Coordinate-based object records »
___
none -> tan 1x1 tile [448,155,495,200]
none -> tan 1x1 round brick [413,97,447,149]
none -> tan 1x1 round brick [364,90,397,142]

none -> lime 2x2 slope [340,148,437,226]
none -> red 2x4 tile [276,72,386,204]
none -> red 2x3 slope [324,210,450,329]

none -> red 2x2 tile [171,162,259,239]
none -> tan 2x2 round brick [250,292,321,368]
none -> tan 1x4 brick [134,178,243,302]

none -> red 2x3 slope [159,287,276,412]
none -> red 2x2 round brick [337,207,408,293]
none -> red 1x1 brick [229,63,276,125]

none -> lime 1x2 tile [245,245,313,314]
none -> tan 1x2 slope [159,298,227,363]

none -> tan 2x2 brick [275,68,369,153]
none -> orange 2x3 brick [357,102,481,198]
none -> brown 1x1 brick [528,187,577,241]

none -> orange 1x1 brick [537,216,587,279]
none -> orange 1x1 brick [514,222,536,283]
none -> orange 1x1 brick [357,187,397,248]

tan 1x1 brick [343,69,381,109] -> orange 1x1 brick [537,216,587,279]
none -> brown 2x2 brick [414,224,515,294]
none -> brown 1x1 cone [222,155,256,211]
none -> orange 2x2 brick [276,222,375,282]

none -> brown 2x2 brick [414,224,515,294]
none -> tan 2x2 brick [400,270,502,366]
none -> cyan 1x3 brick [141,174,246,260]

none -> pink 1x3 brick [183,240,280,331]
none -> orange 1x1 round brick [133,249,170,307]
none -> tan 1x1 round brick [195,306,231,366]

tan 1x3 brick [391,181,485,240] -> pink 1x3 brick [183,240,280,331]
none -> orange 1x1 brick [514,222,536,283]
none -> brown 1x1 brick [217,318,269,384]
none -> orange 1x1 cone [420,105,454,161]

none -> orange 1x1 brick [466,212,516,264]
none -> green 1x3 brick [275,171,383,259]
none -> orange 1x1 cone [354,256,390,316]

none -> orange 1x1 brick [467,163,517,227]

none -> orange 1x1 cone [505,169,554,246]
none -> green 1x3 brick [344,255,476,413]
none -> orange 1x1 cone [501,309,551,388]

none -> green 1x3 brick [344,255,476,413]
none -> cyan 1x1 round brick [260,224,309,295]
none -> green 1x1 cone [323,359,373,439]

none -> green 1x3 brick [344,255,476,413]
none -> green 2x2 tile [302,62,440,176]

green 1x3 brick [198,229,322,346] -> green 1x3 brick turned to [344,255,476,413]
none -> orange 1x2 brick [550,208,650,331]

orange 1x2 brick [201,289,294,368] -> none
___
WHAT YOU WILL DO » Set down exactly the lines of the data above, beginning with the line that has "none -> red 1x1 brick [229,63,276,125]" and ending with the line that has "none -> orange 1x1 brick [357,187,397,248]", and no others.

WRITTEN REPLY »
none -> red 1x1 brick [229,63,276,125]

none -> lime 1x2 tile [245,245,313,314]
none -> tan 1x2 slope [159,298,227,363]

none -> tan 2x2 brick [275,68,369,153]
none -> orange 2x3 brick [357,102,481,198]
none -> brown 1x1 brick [528,187,577,241]

none -> orange 1x1 brick [537,216,587,279]
none -> orange 1x1 brick [514,222,536,283]
none -> orange 1x1 brick [357,187,397,248]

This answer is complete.